** GIVEN INFORMATION follows **
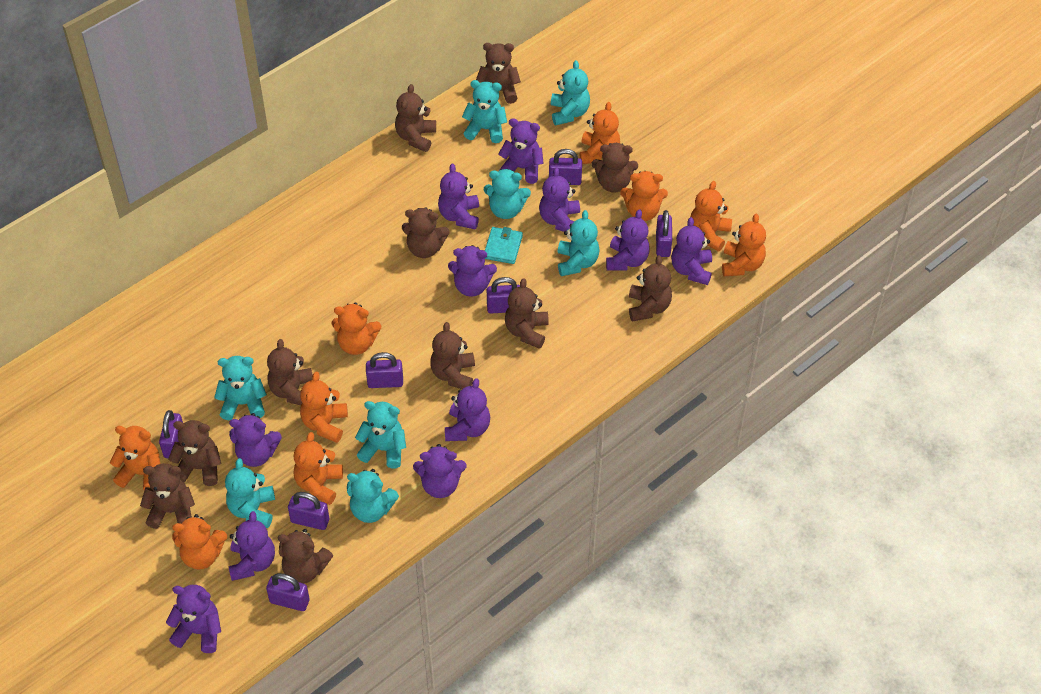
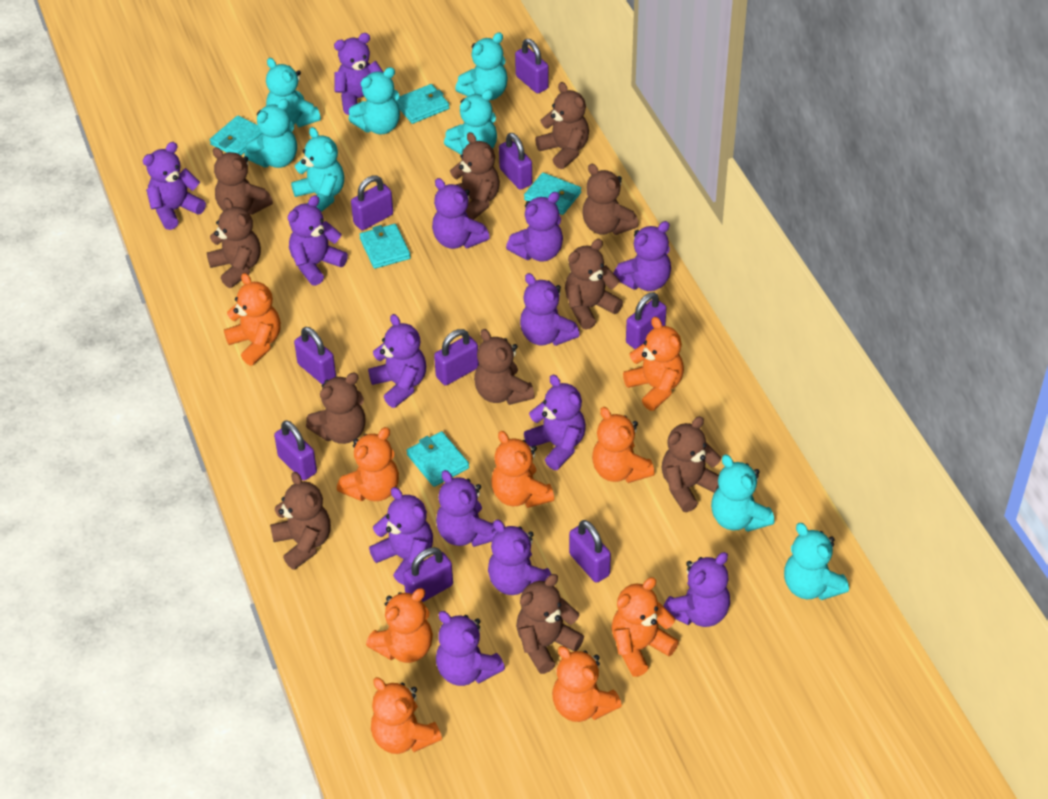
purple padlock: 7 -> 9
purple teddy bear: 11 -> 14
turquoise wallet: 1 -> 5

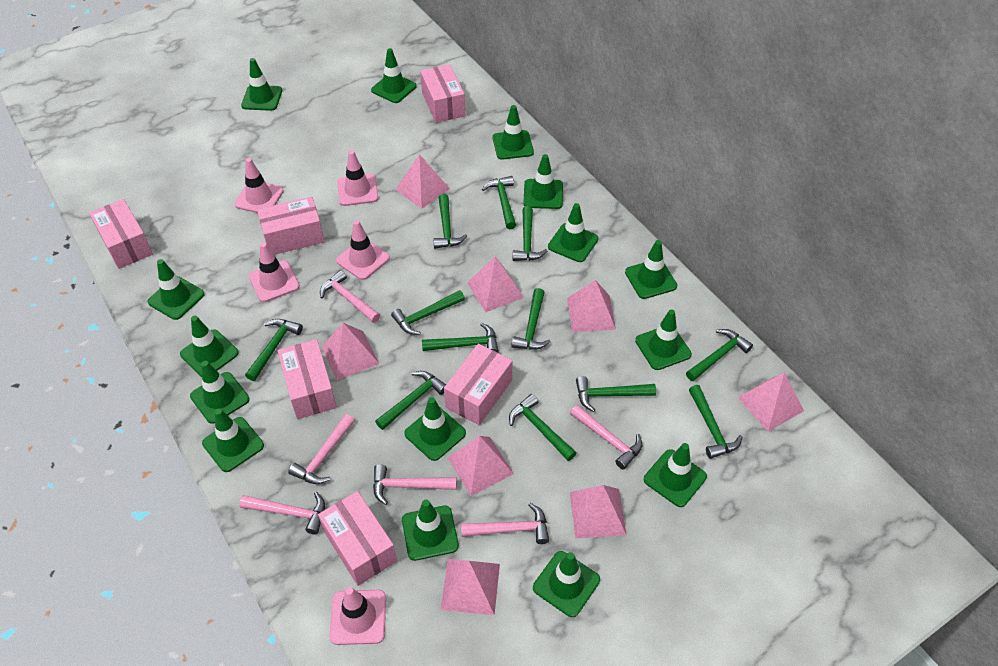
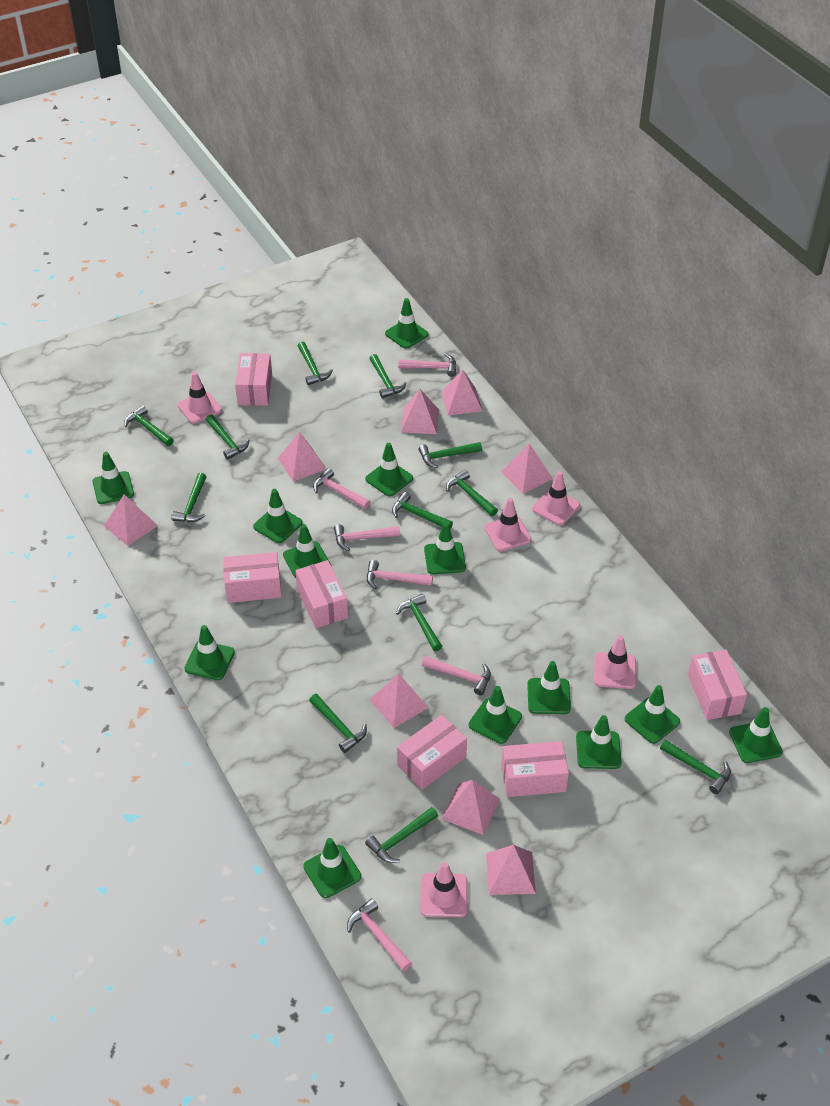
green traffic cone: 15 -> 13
** End of GIVEN INFORMATION **
### TASK
Select every line in the material above where the string "purple" occurs, and copy it.

### RESPONSE TO THE TASK
purple padlock: 7 -> 9
purple teddy bear: 11 -> 14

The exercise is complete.